◆ **Task**
Could you transcribe exactly the lines from the one containing "orange triangle: (49, 103) -> (87, 78), moved" through the last line of the records below, leaving out the pictures?

◆ **Task inputs**
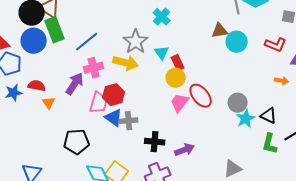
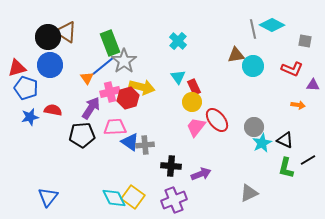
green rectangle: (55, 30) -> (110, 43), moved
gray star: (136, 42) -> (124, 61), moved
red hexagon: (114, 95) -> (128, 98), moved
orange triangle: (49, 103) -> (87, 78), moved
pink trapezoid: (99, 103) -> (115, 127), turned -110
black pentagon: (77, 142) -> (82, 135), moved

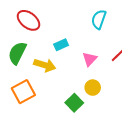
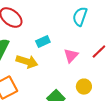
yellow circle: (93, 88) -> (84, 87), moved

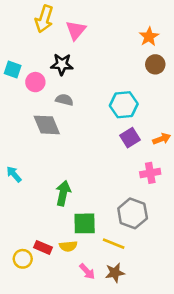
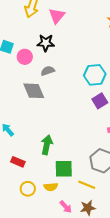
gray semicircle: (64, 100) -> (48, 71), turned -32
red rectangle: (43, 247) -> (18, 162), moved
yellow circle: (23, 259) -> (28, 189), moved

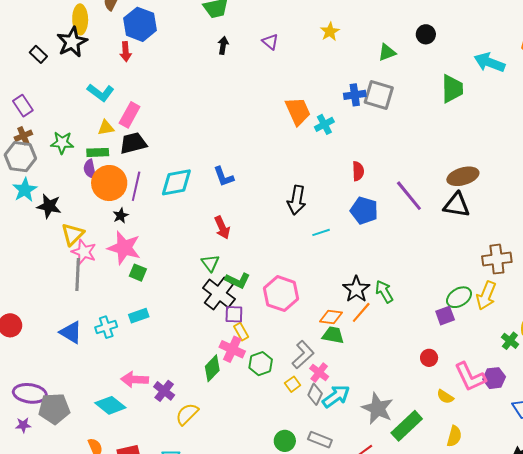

◆ **Your solution**
orange triangle: (49, 103) -> (87, 78), moved
pink trapezoid: (99, 103) -> (115, 127), turned -110
black pentagon: (77, 142) -> (82, 135), moved

yellow circle: (93, 88) -> (84, 87), moved

gray semicircle: (64, 100) -> (48, 71), turned -32
red rectangle: (43, 247) -> (18, 162), moved
yellow circle: (23, 259) -> (28, 189), moved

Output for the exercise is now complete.